Look through the records below, and whenever a line contains "turquoise", copy it.

.....

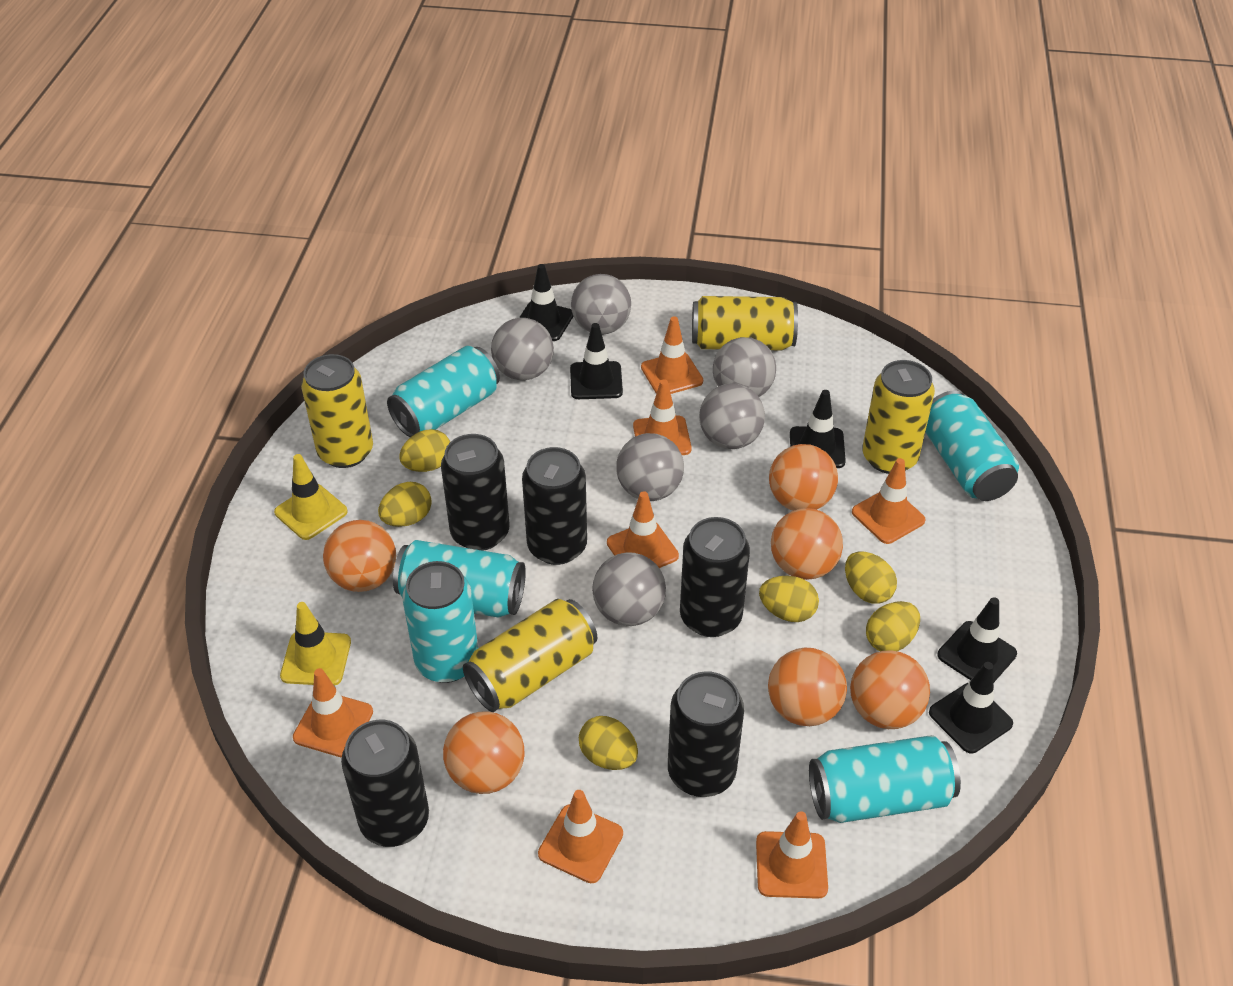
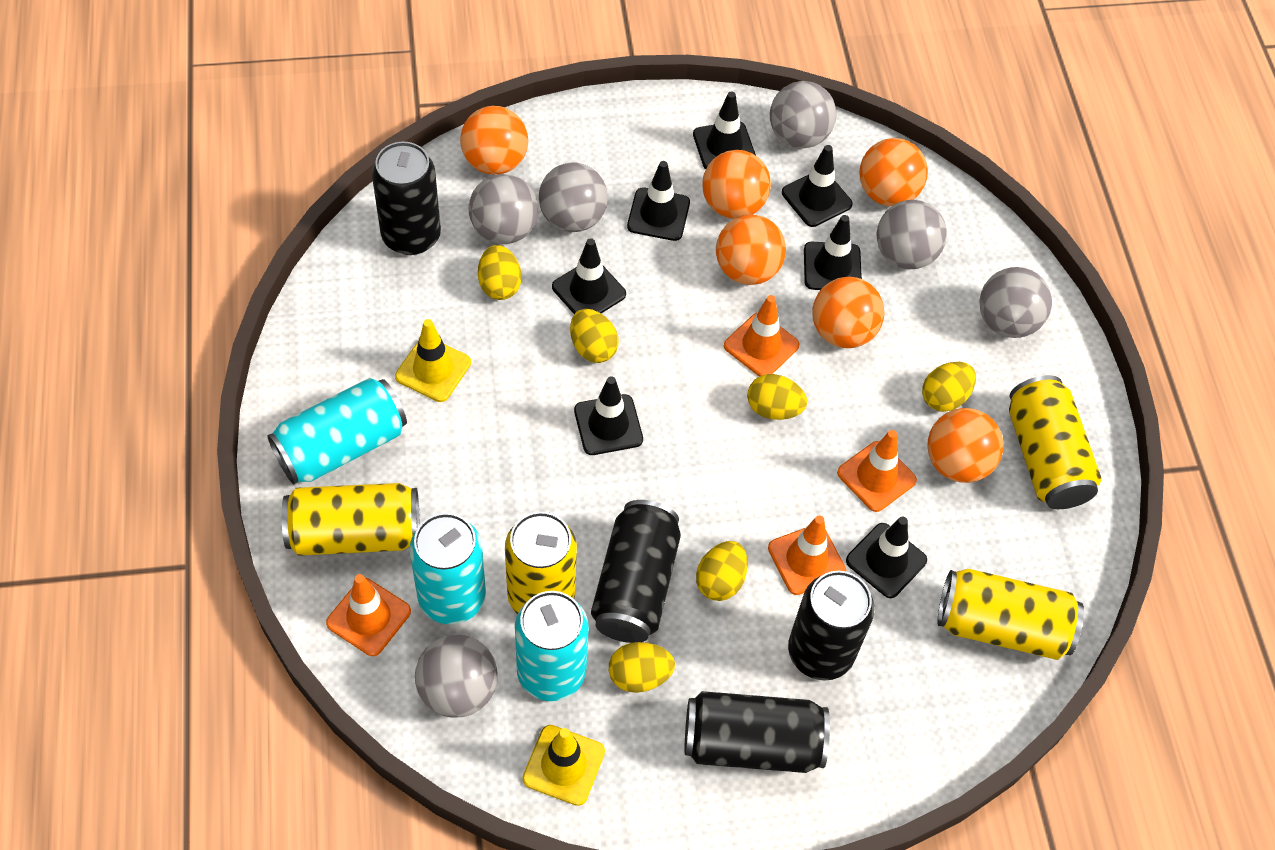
black can: [341,720,429,847] [441,434,510,551] [522,447,587,565] [668,671,744,797] [680,517,750,637] = 5 -> [372,142,441,255] [591,500,681,643] [685,691,830,773] [788,571,874,680] = 4
black traffic cone: [519,264,573,341] [570,323,623,399] [790,390,846,468] [929,662,1013,754] [937,597,1017,683] = 5 -> [552,238,626,314] [574,376,643,455] [627,161,690,241] [693,91,756,169] [782,145,853,227] [804,215,862,290] [846,516,927,598] = 7
orange traffic cone: [293,668,373,758] [538,790,623,883] [607,491,679,568] [633,379,692,455] [641,316,703,394] [756,811,828,899] [852,458,926,544] = 7 -> [326,574,411,656] [724,295,800,376] [768,515,846,595] [837,430,917,512] = 4
turquoise can: [387,346,500,437] [393,540,526,617] [402,561,478,683] [809,735,961,823] [925,391,1019,501] = 5 -> [267,378,407,484] [409,513,486,624] [515,591,589,701] = 3

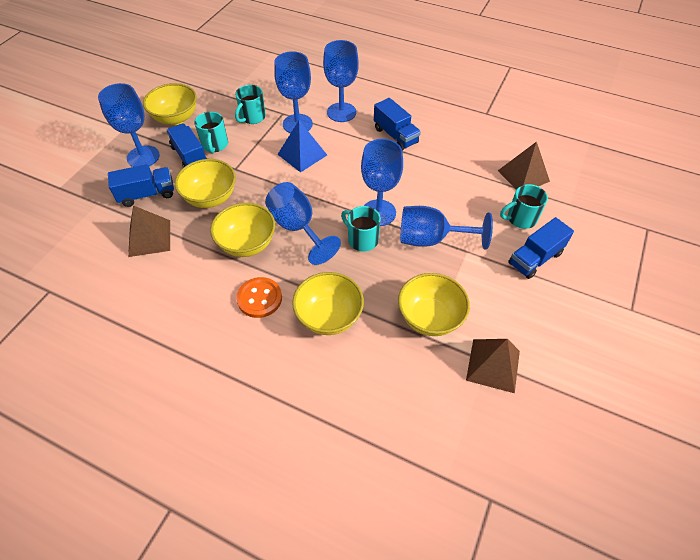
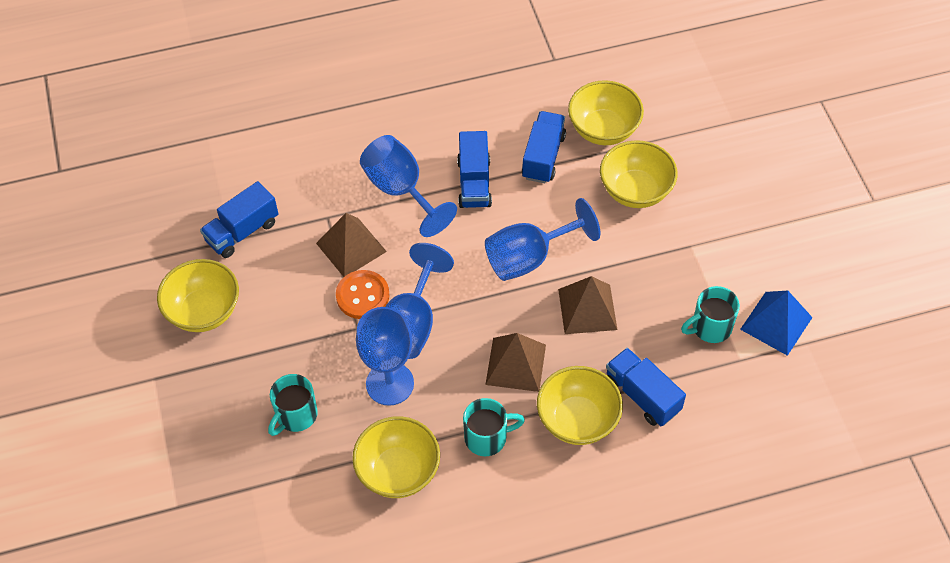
blue goblet: [98,83,160,167] [265,182,341,265] [274,51,313,133] [323,40,359,122] [361,139,403,226] [401,206,493,250] = 6 -> [356,307,414,406] [360,135,457,237] [385,243,454,359] [485,198,600,281] = 4
turquoise mug: [194,112,228,153] [235,85,266,124] [341,206,381,251] [500,184,548,229] = 4 -> [268,374,318,436] [463,398,525,456] [681,286,740,343] = 3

.....

- SOLUTION TO THIS TASK:
turquoise can: [387,346,500,437] [393,540,526,617] [402,561,478,683] [809,735,961,823] [925,391,1019,501] = 5 -> [267,378,407,484] [409,513,486,624] [515,591,589,701] = 3
turquoise mug: [194,112,228,153] [235,85,266,124] [341,206,381,251] [500,184,548,229] = 4 -> [268,374,318,436] [463,398,525,456] [681,286,740,343] = 3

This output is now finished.